### What this task involves
Please output the lines from the one with "MIC pin OUT: D5 -> A1" through the end of the data exactly as written, omitting all pictures.

### Edit difference data

╭──

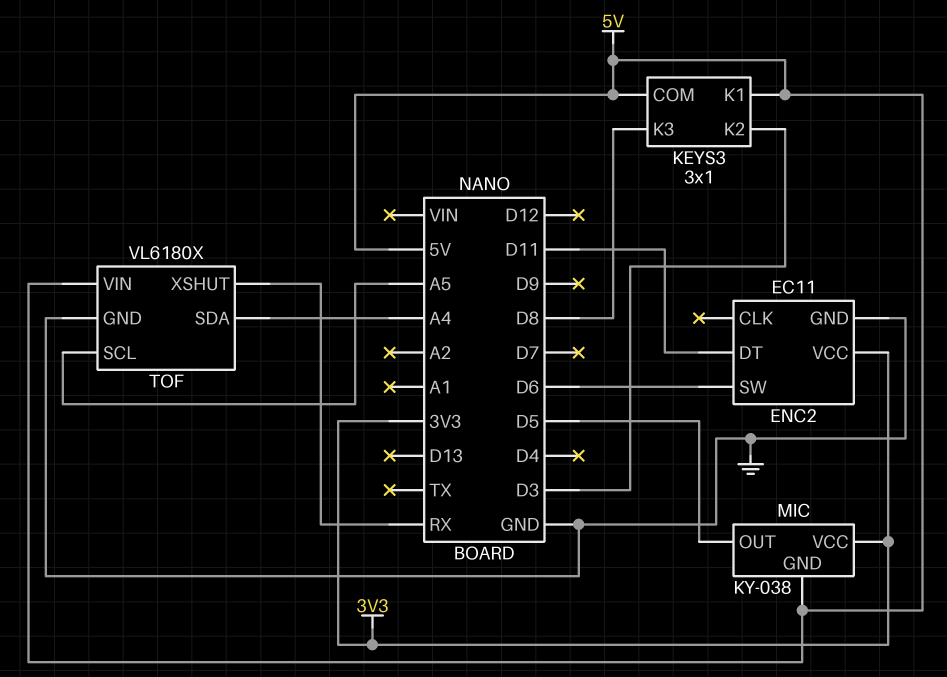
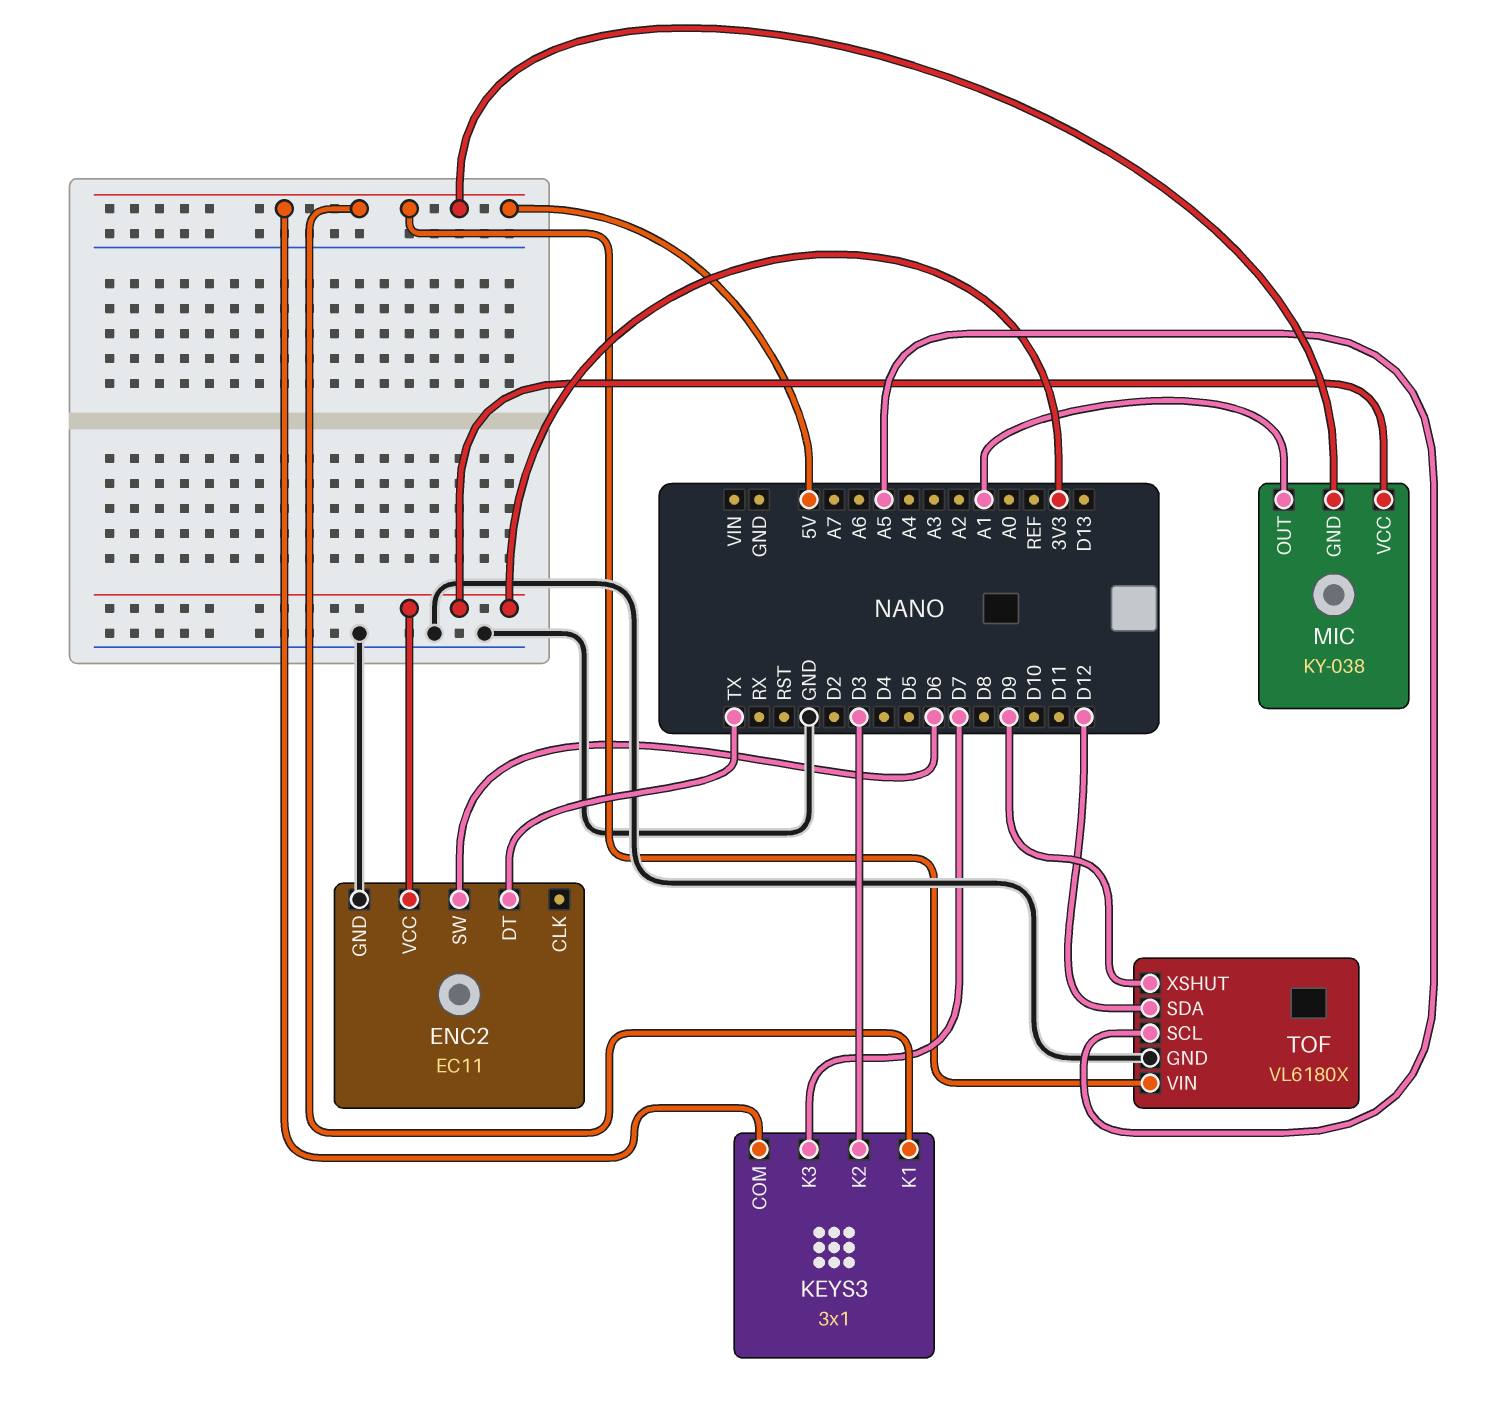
ENC2 pin DT: D11 -> TX
KEYS3 pin K3: D8 -> D7
MIC pin OUT: D5 -> A1
TOF pin SDA: A4 -> D12
TOF pin XSHUT: RX -> D9

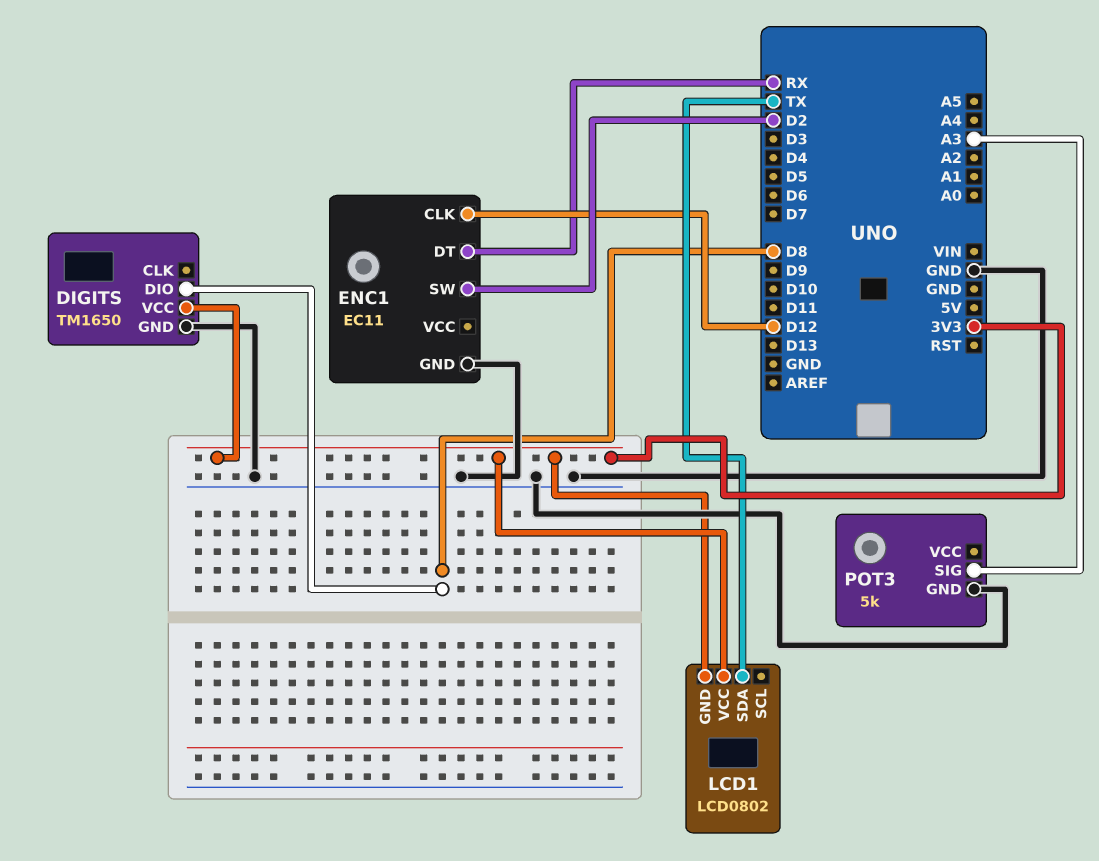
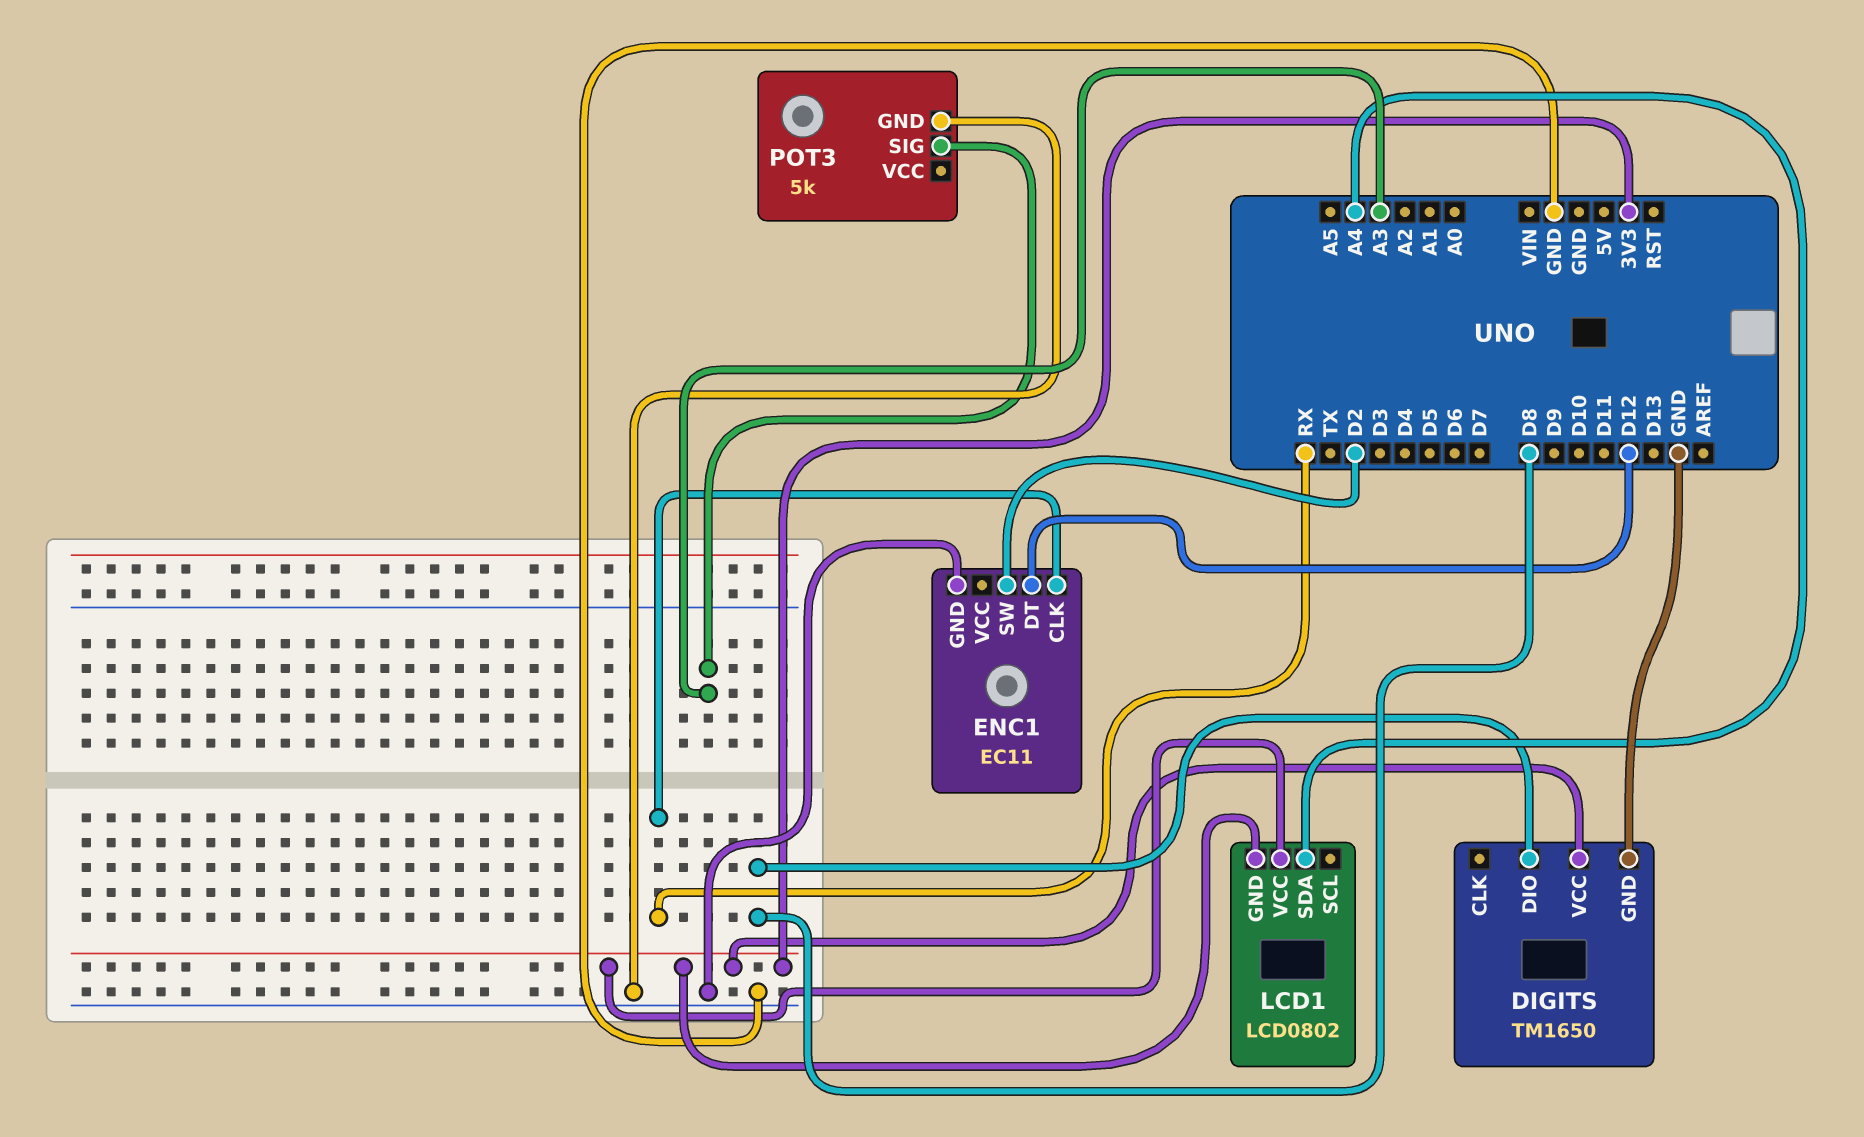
ENC1 pin CLK: D12 -> RX
ENC1 pin DT: RX -> D12
LCD1 pin SDA: TX -> A4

╰──

### Solution
MIC pin OUT: D5 -> A1
TOF pin SDA: A4 -> D12
TOF pin XSHUT: RX -> D9

ENC1 pin CLK: D12 -> RX
ENC1 pin DT: RX -> D12
LCD1 pin SDA: TX -> A4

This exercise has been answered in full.